(Data entries)
⟨
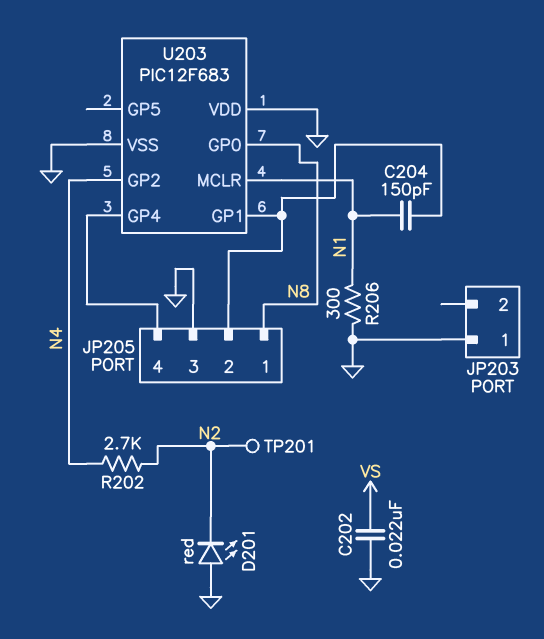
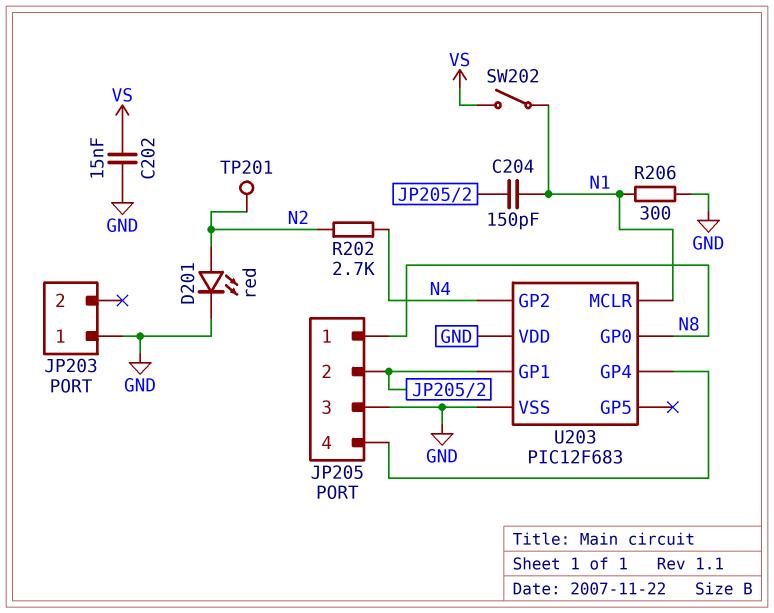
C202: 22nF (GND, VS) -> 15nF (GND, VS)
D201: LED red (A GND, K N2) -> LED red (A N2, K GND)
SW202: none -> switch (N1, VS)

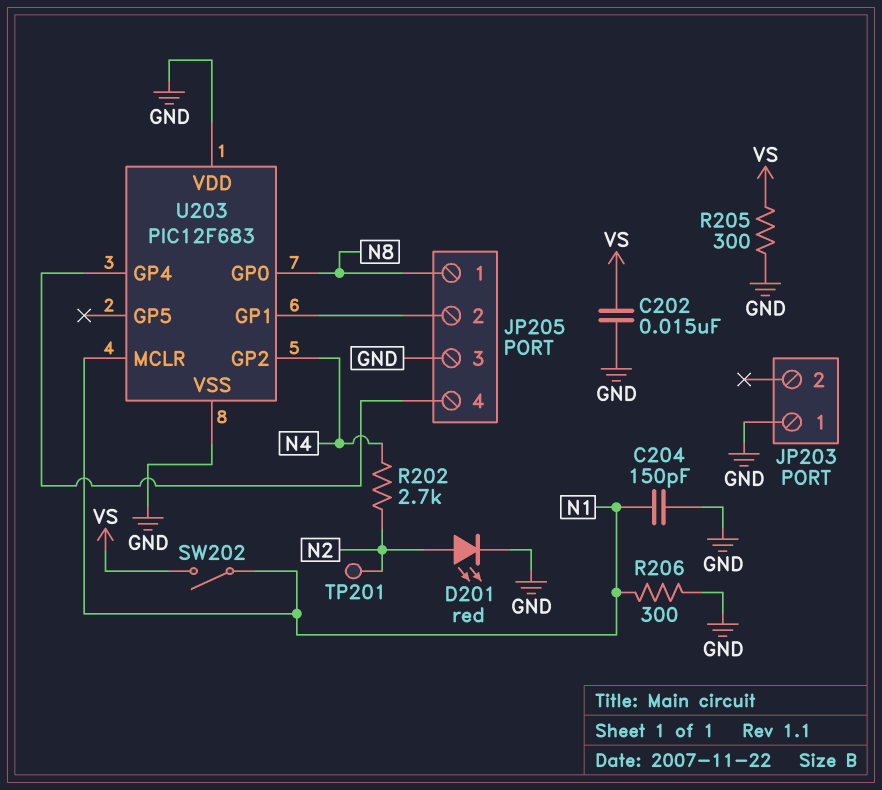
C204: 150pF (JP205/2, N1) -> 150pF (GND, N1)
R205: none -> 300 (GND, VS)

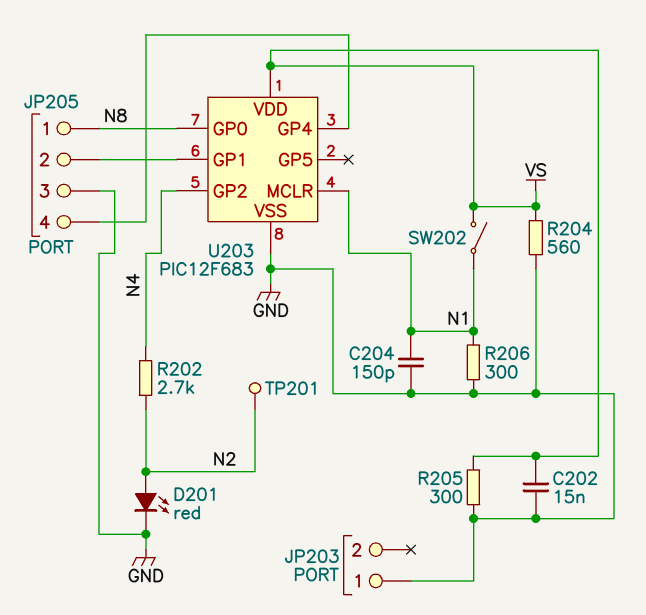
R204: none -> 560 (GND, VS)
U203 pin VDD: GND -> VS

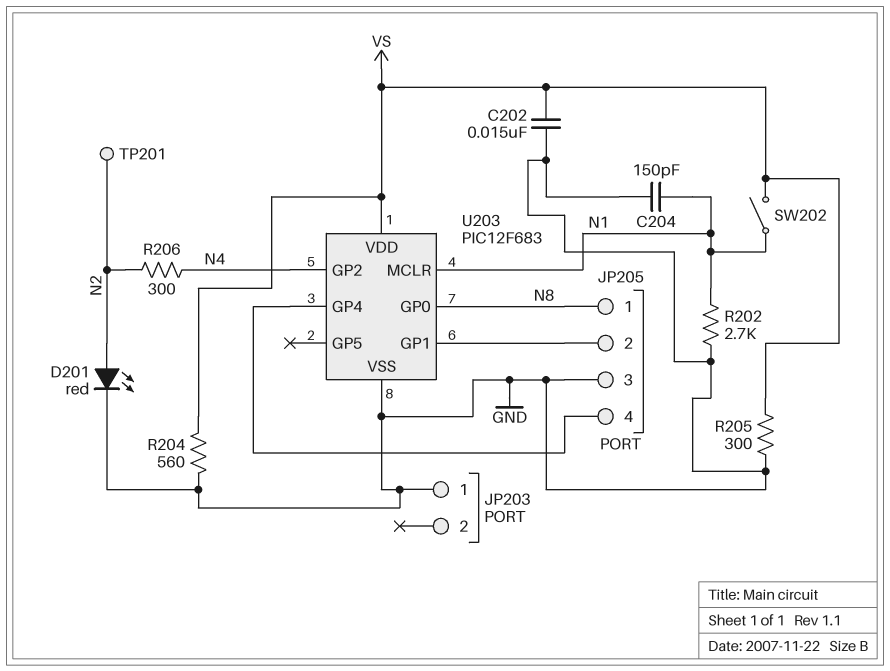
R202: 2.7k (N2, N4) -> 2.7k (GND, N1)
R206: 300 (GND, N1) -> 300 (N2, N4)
⟩
⟨
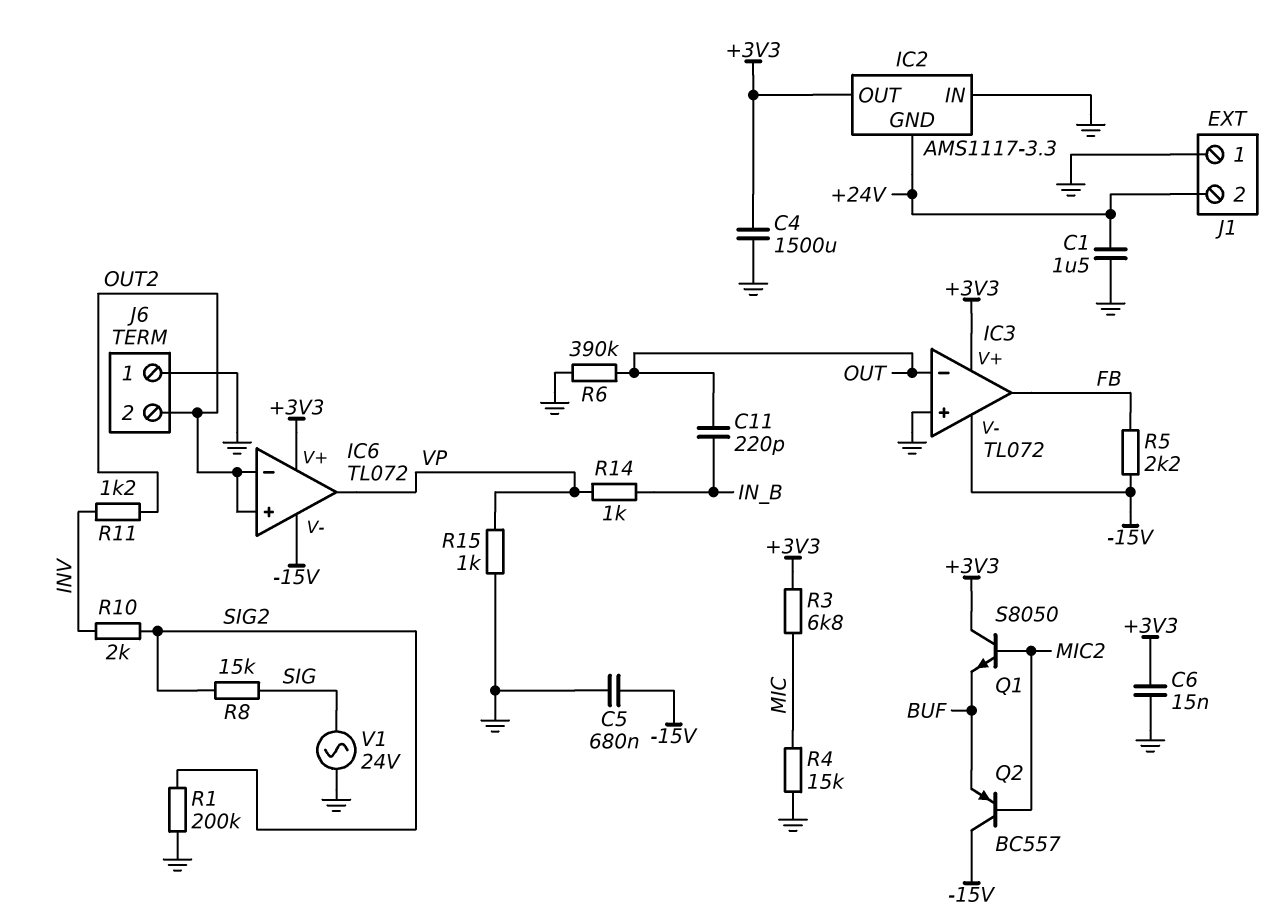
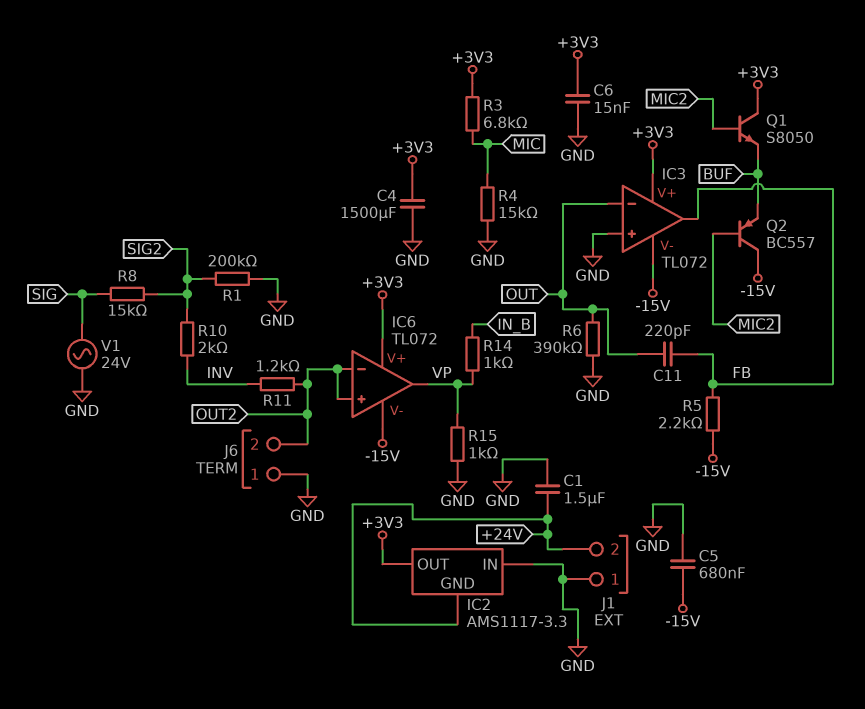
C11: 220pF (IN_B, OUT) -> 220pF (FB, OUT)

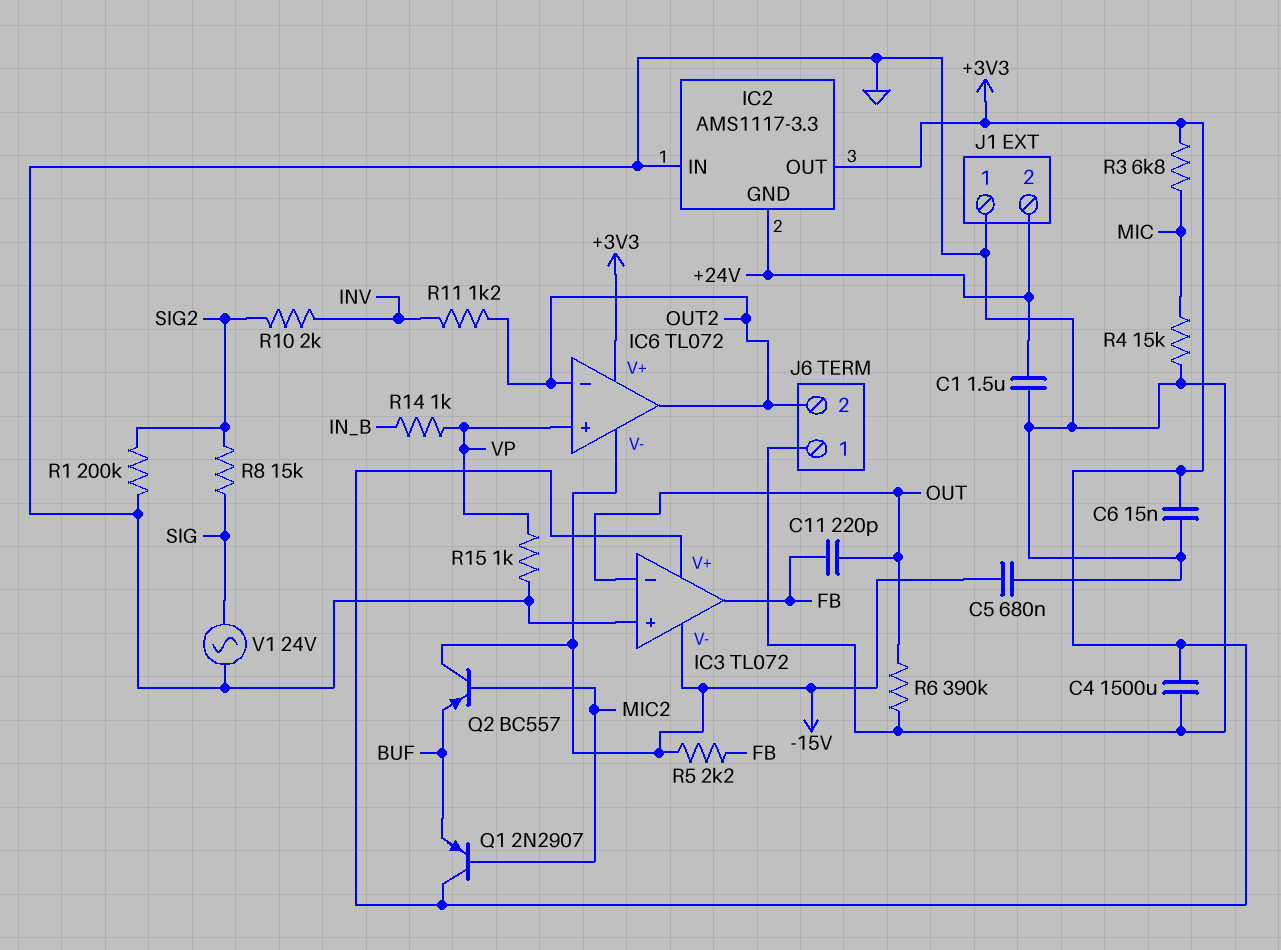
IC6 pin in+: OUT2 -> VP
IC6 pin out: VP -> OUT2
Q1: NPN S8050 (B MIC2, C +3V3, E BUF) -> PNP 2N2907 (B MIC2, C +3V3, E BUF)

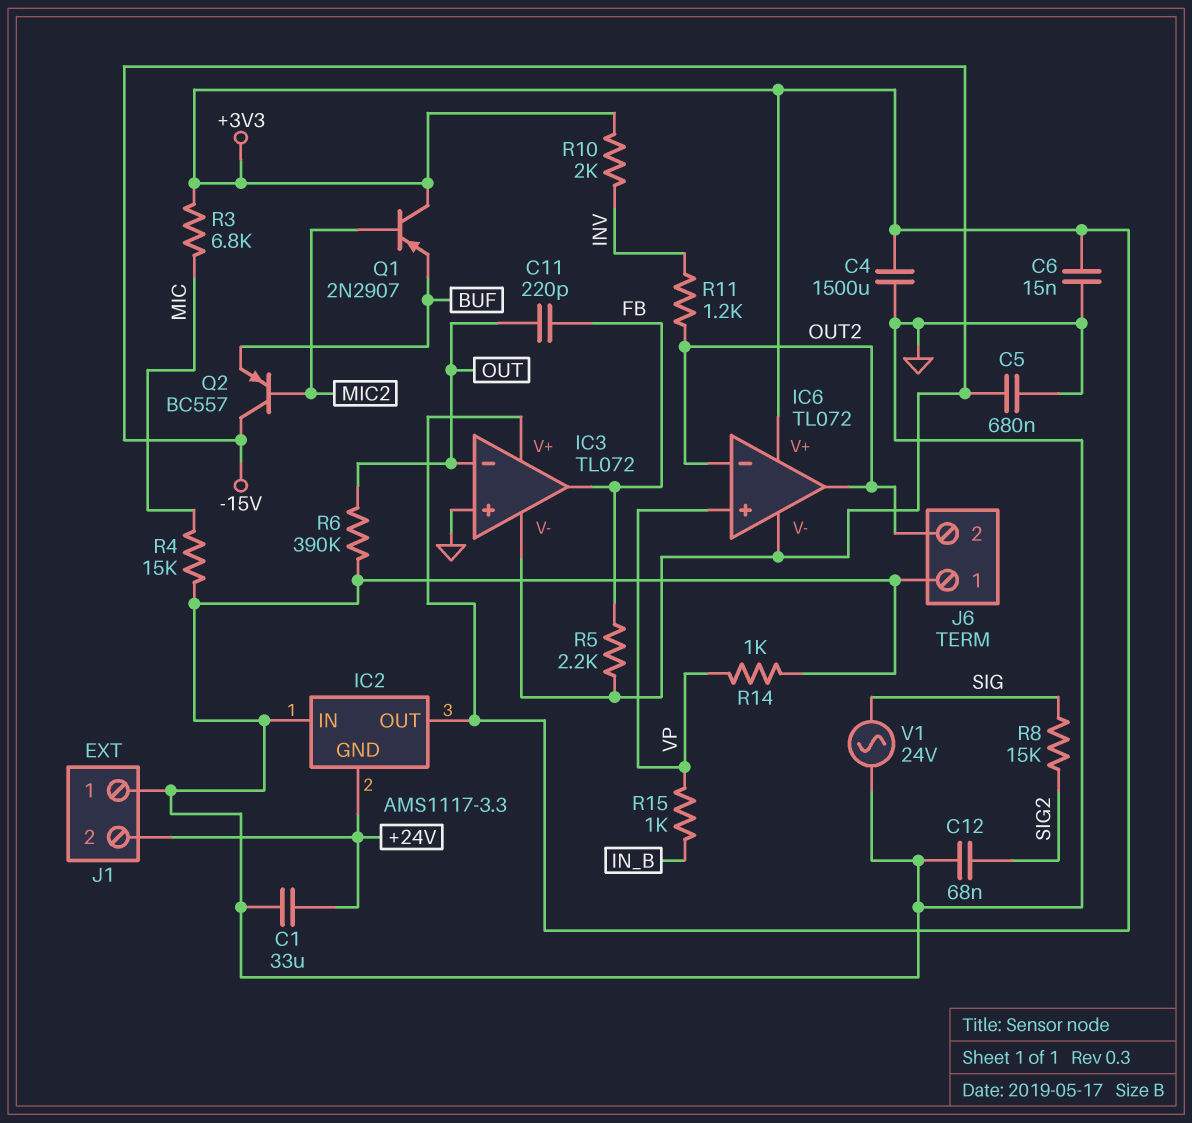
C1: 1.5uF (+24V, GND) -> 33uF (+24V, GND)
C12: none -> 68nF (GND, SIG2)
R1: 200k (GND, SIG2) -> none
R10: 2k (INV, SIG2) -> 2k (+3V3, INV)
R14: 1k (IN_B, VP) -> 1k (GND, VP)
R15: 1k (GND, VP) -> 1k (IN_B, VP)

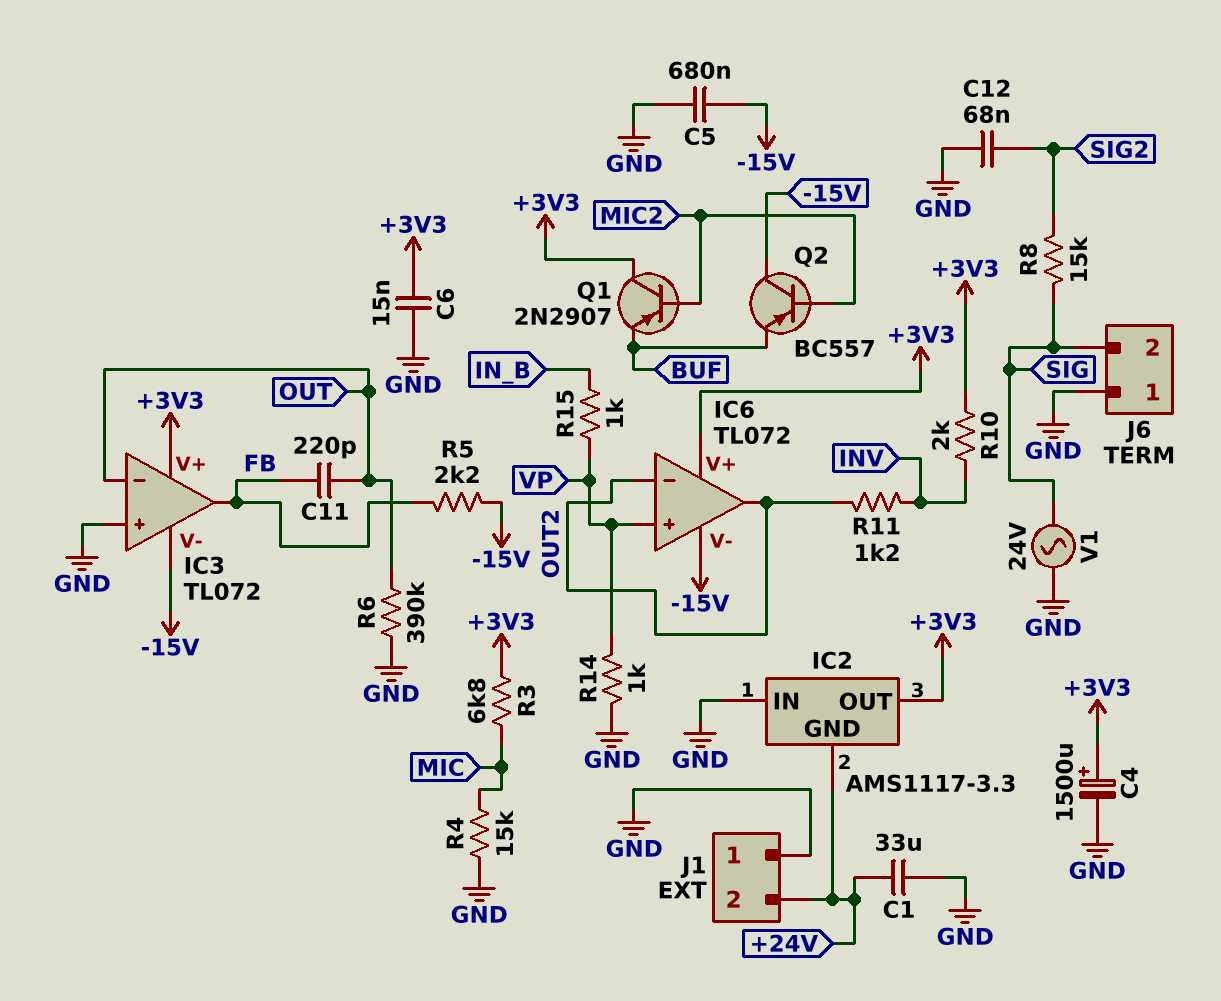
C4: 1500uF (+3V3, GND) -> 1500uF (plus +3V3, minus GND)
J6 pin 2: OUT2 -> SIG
⟩
Instructions to follow: Drop the pictures; return the lines above from the line containing "IC6 pin out: VP -> OUT2" to the line containing "J6 pin 2: OUT2 -> SIG", both included, exactly.

Response to this exercise:
IC6 pin out: VP -> OUT2
Q1: NPN S8050 (B MIC2, C +3V3, E BUF) -> PNP 2N2907 (B MIC2, C +3V3, E BUF)

C1: 1.5uF (+24V, GND) -> 33uF (+24V, GND)
C12: none -> 68nF (GND, SIG2)
R1: 200k (GND, SIG2) -> none
R10: 2k (INV, SIG2) -> 2k (+3V3, INV)
R14: 1k (IN_B, VP) -> 1k (GND, VP)
R15: 1k (GND, VP) -> 1k (IN_B, VP)

C4: 1500uF (+3V3, GND) -> 1500uF (plus +3V3, minus GND)
J6 pin 2: OUT2 -> SIG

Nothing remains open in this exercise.